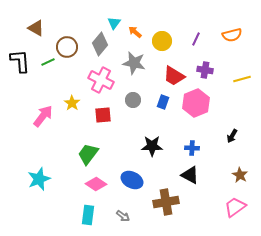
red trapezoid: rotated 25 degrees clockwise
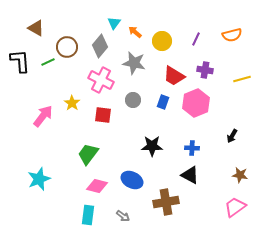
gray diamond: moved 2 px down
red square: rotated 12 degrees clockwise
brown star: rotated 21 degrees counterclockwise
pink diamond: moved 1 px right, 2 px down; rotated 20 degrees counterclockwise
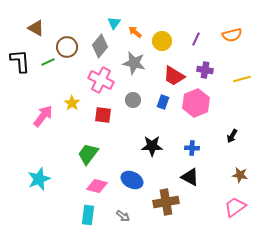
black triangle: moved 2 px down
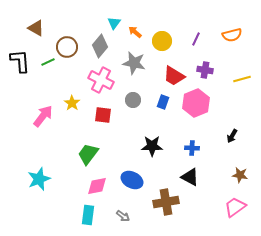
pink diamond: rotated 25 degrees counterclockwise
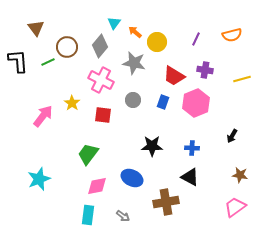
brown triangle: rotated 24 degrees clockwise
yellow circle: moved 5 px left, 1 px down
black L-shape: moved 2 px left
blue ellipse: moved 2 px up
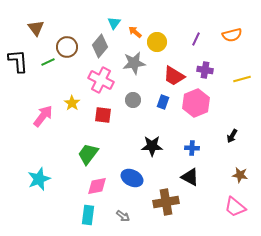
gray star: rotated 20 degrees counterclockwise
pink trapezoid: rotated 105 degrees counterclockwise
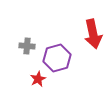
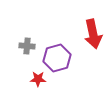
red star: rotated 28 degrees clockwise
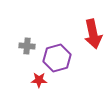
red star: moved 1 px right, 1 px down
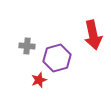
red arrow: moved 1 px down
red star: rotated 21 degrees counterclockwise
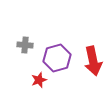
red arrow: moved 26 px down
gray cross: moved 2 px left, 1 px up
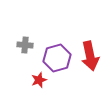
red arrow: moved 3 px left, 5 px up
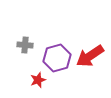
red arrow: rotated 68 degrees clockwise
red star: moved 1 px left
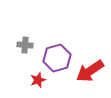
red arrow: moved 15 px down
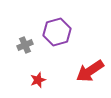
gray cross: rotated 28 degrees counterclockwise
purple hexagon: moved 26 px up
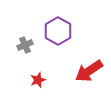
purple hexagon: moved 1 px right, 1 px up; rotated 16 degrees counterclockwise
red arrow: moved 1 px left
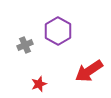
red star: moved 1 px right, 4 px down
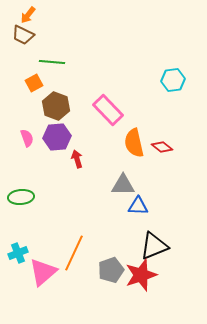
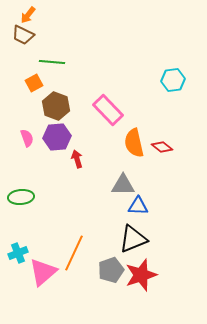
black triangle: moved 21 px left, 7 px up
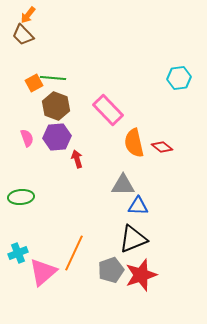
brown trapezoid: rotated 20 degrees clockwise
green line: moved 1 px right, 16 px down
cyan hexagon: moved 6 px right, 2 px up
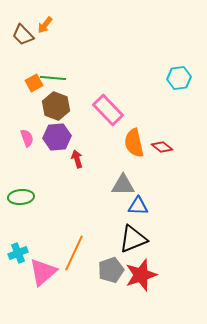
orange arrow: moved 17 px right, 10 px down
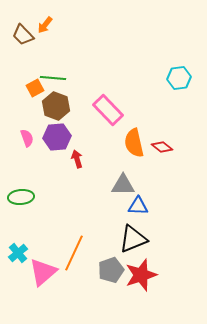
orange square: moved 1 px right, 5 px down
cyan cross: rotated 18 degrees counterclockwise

---+---

▶ _Your task_: Copy out every line of text in the items above word for word, omitting the pictures.

▶ _Written answer_:
red trapezoid: rotated 25 degrees clockwise
gray diamond: moved 2 px down
red square: rotated 12 degrees clockwise
brown star: rotated 21 degrees counterclockwise
pink diamond: moved 1 px right, 2 px down; rotated 20 degrees counterclockwise
black triangle: moved 2 px down
pink diamond: rotated 25 degrees counterclockwise
brown triangle: rotated 24 degrees clockwise
yellow circle: moved 5 px left, 1 px down
black L-shape: moved 2 px left
blue ellipse: moved 2 px up
gray star: rotated 20 degrees counterclockwise
pink trapezoid: rotated 105 degrees counterclockwise
red star: rotated 28 degrees clockwise
red star: moved 1 px right, 1 px down
red arrow: moved 1 px down
red star: rotated 21 degrees counterclockwise
red arrow: moved 26 px down
gray cross: moved 2 px left, 1 px up
red arrow: moved 3 px left, 5 px up
red arrow: rotated 68 degrees clockwise
red star: moved 1 px left
red arrow: moved 15 px down
gray cross: rotated 28 degrees counterclockwise
purple hexagon: moved 26 px up
purple hexagon: moved 1 px right, 1 px up; rotated 16 degrees counterclockwise
red arrow: moved 1 px left
red star: moved 1 px right, 4 px down
black triangle: moved 21 px left, 7 px up
brown trapezoid: rotated 20 degrees clockwise
green line: moved 1 px right, 16 px down
cyan hexagon: moved 6 px right, 2 px up
orange arrow: moved 17 px right, 10 px down
orange square: moved 1 px right, 5 px down
cyan cross: rotated 18 degrees counterclockwise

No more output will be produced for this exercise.